WORK REQUIRED
Across the listing below, how many lines hold "blue"? Reply with the number by itself.

DATA EXTRACTS
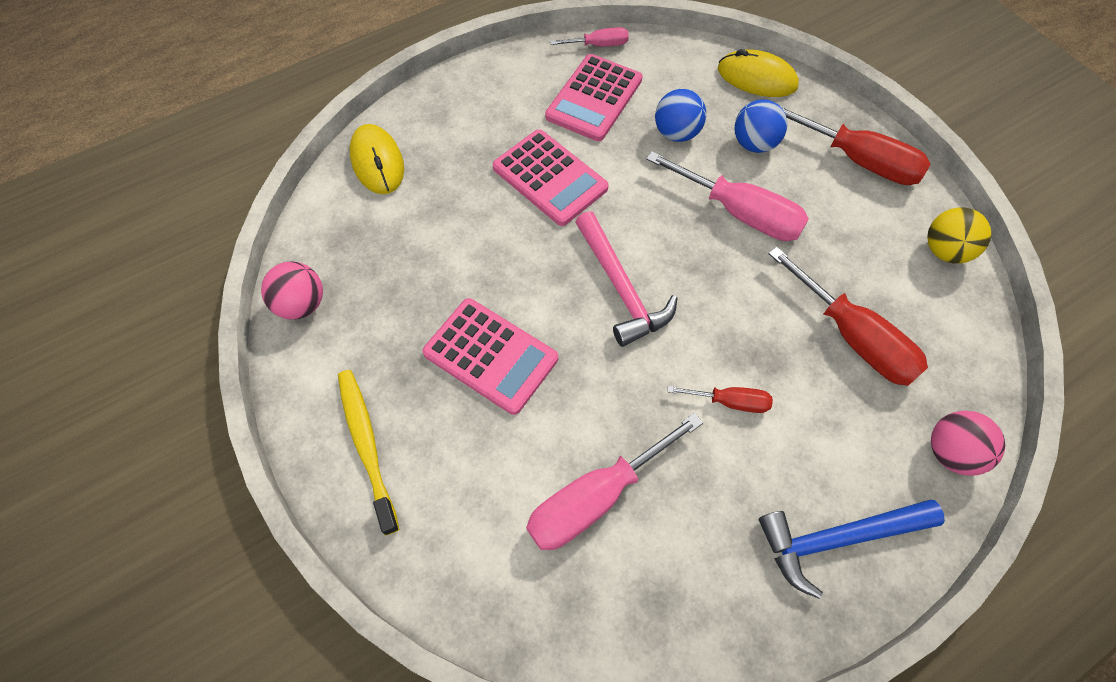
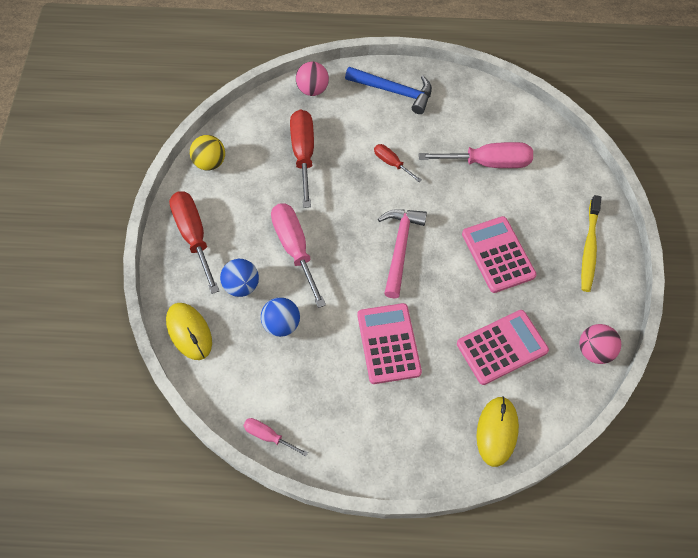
camera: 145 degrees left, 0 degrees up
pink calculator [545,54,643,141] -> pink calculator moved to [457,310,549,385]

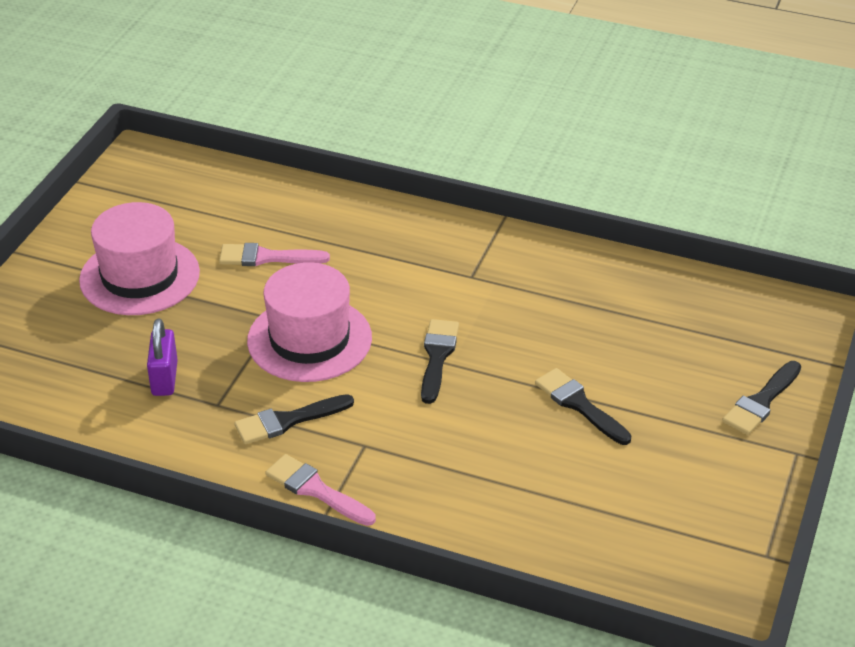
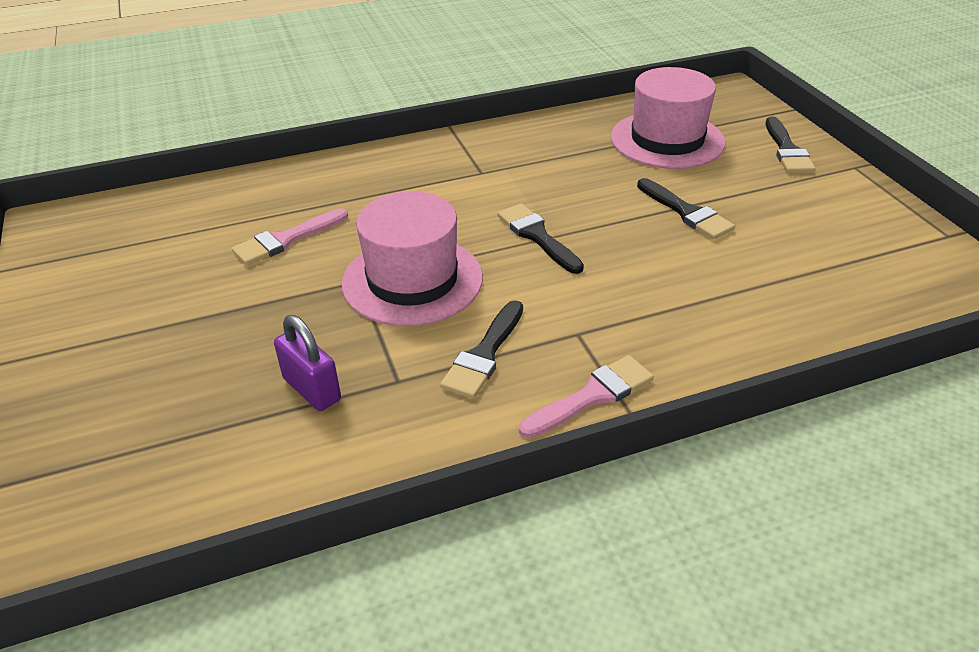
camera: 40 degrees left, 0 degrees up
pink hat [79,202,200,315] -> pink hat moved to [611,67,725,169]
pink brush [265,454,376,526] -> pink brush turned 150 degrees clockwise [519,355,654,438]
black brush [535,368,632,445] -> black brush turned 135 degrees counterclockwise [637,178,735,240]

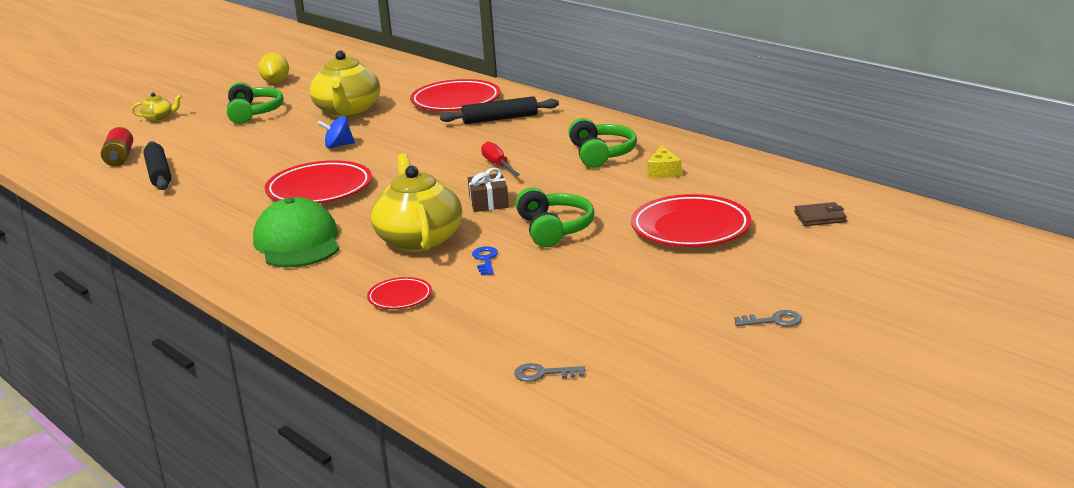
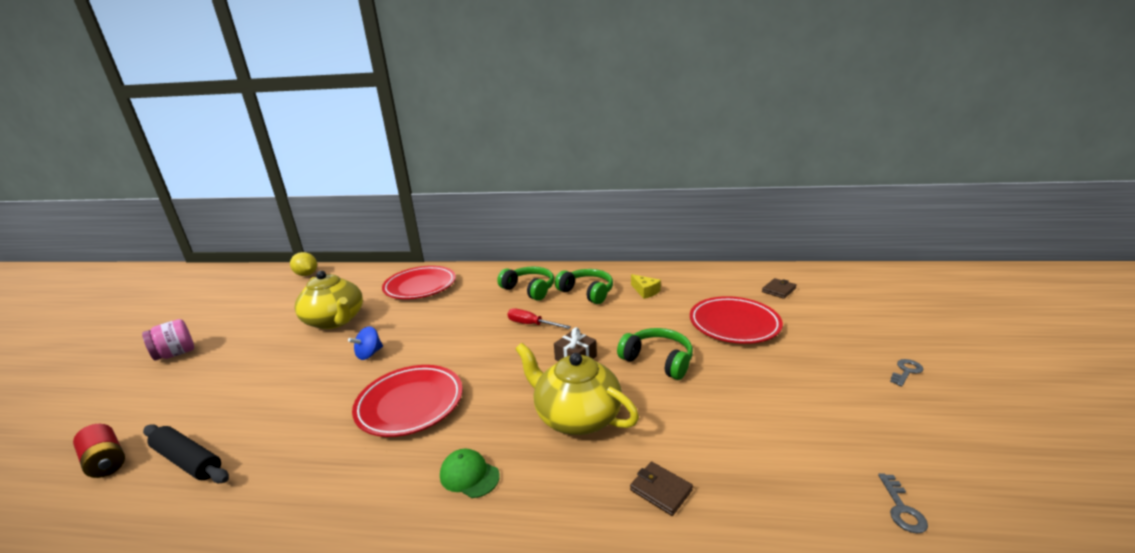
camera: 40 degrees left, 0 degrees up
yellow teapot [131,93,182,122] -> none
green headphones [227,82,284,124] -> green headphones moved to [497,267,554,301]
green cap [253,197,339,267] -> green cap [440,449,500,498], size x0.51
yellow lemon [258,53,289,83] -> yellow lemon moved to [290,252,317,276]
red plate [367,277,432,309] -> brown wallet [630,462,693,516]
black rolling pin [440,96,559,124] -> none
blue key [472,246,498,275] -> none
grey key [514,363,585,382] -> grey key turned 45 degrees counterclockwise [878,473,928,534]
none -> pink jar [142,319,194,360]

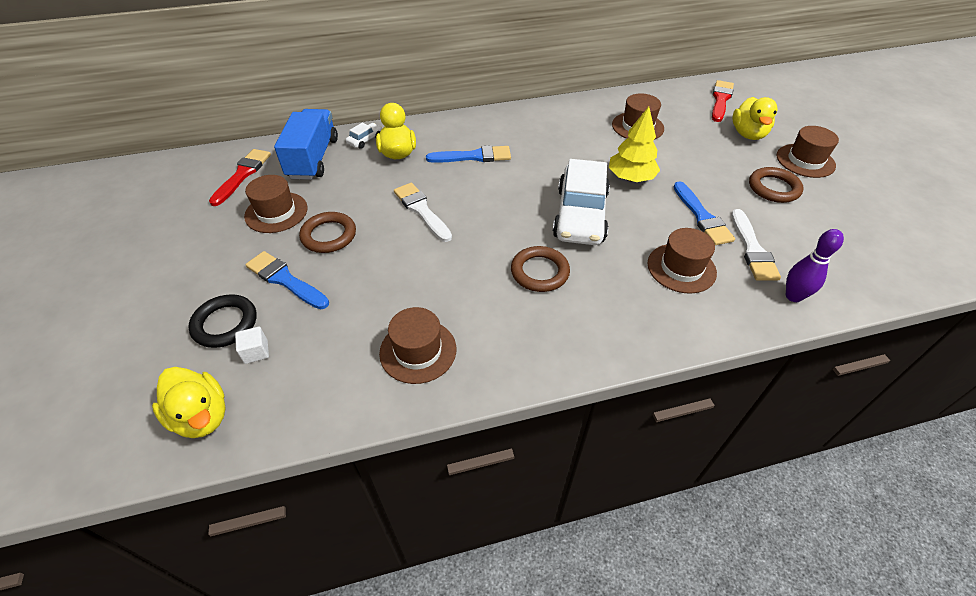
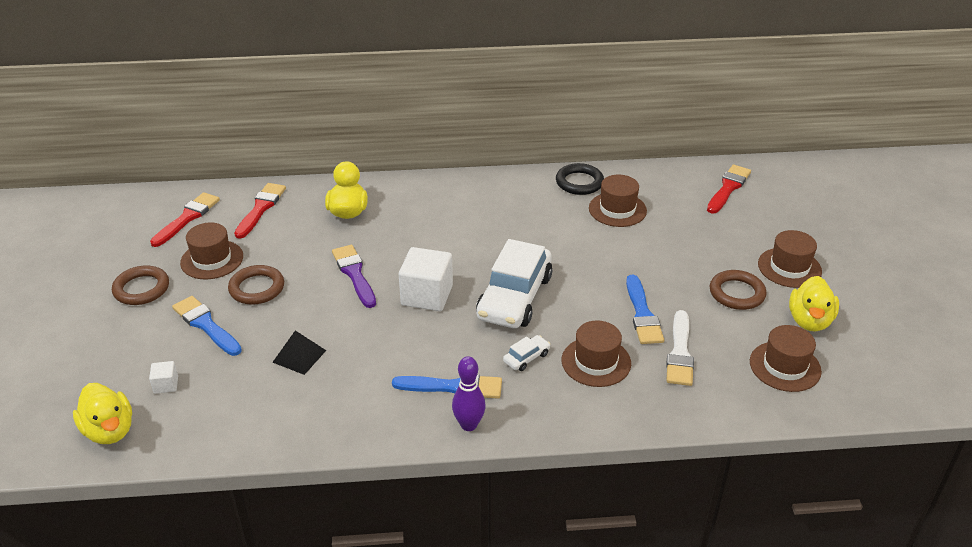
camera: 10 degrees right, 10 degrees down
black ring [188,294,257,348] -> black ring moved to [556,163,604,195]
blue truck [274,109,338,180] -> red brush [234,183,286,239]
white car [346,123,382,149] -> white car moved to [503,335,550,371]
brown hat [379,307,456,384] -> brown hat moved to [750,325,822,392]
white brush [394,183,452,242] -> purple brush [332,245,376,308]
blue brush [426,145,511,163] -> blue brush moved to [392,374,502,399]
brown ring [511,246,570,292] -> brown ring moved to [112,266,169,305]
yellow tree [609,106,660,182] -> none
yellow duck [732,97,778,140] -> yellow duck moved to [789,276,839,331]
purple bowling pin [786,229,844,302] -> purple bowling pin moved to [452,356,486,431]
none -> black pyramid [272,331,326,375]
none -> white cube [399,247,453,311]

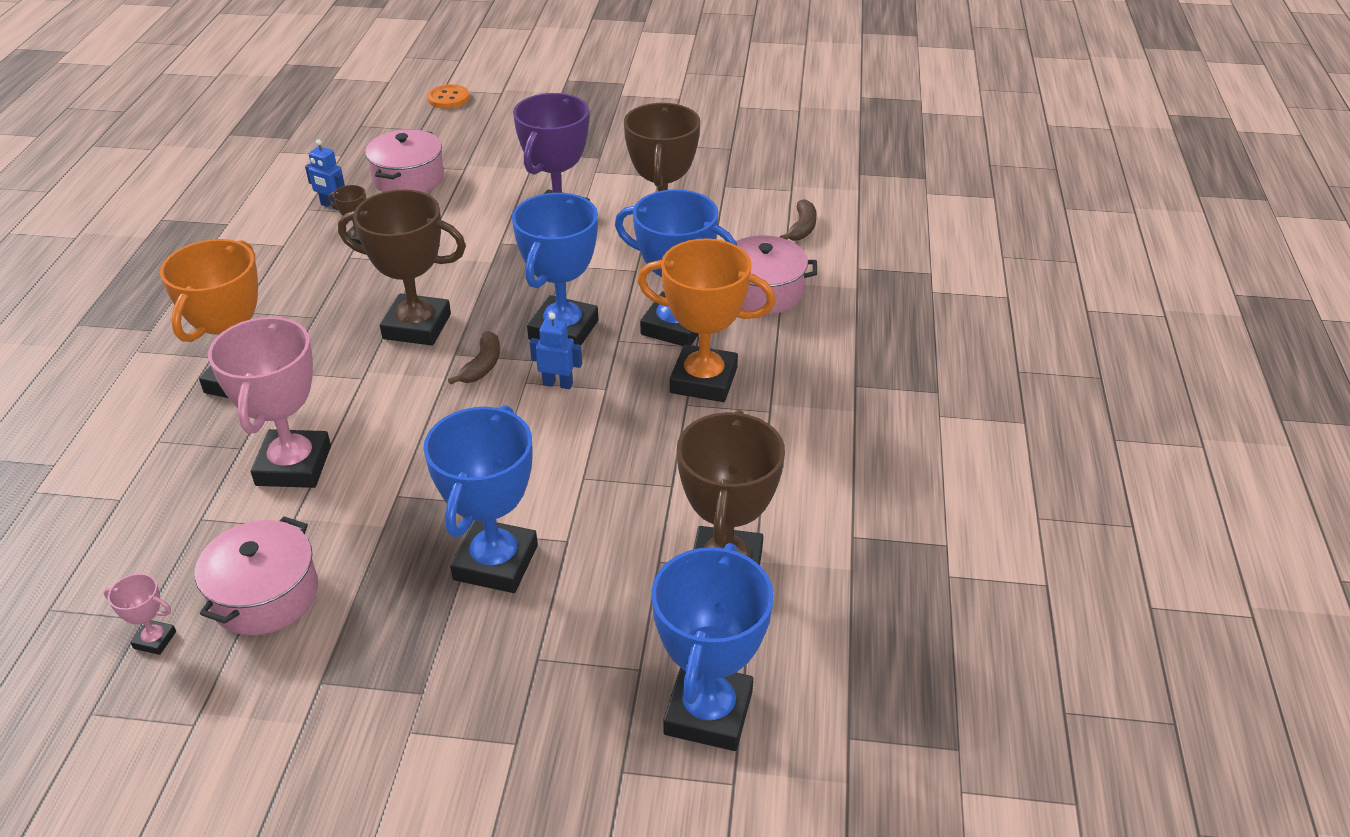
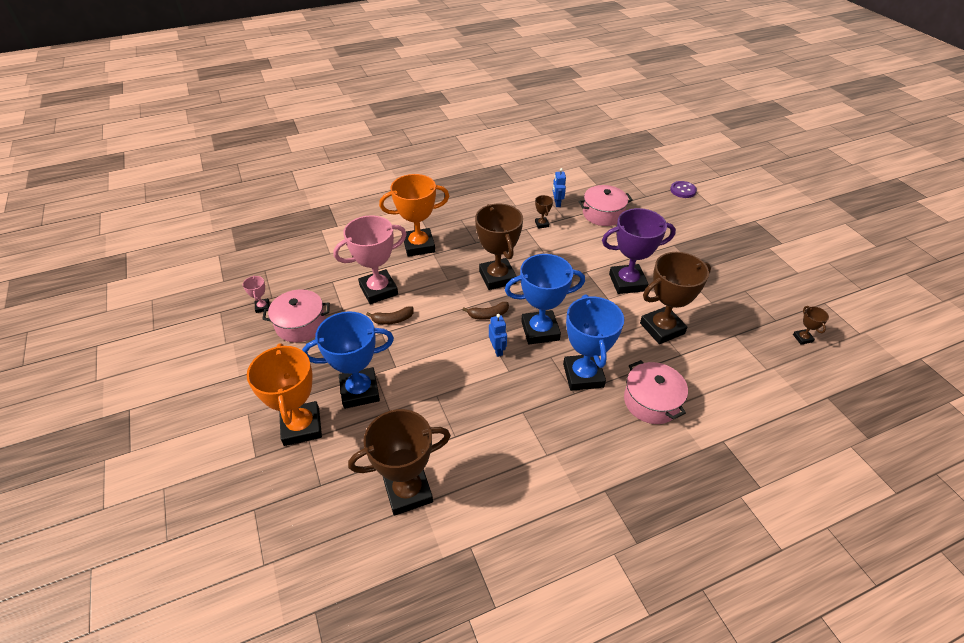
camera: 60 degrees right, 5 degrees up
orange button [427,84,469,109] -> purple button [670,181,697,198]
orange trophy [637,238,776,402] -> orange trophy moved to [247,343,322,446]
blue trophy [651,543,774,751] -> none
brown banana [780,199,817,241] -> brown banana moved to [366,306,414,325]
none -> brown trophy [793,306,829,345]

ANSWER TO THE EXERCISE
4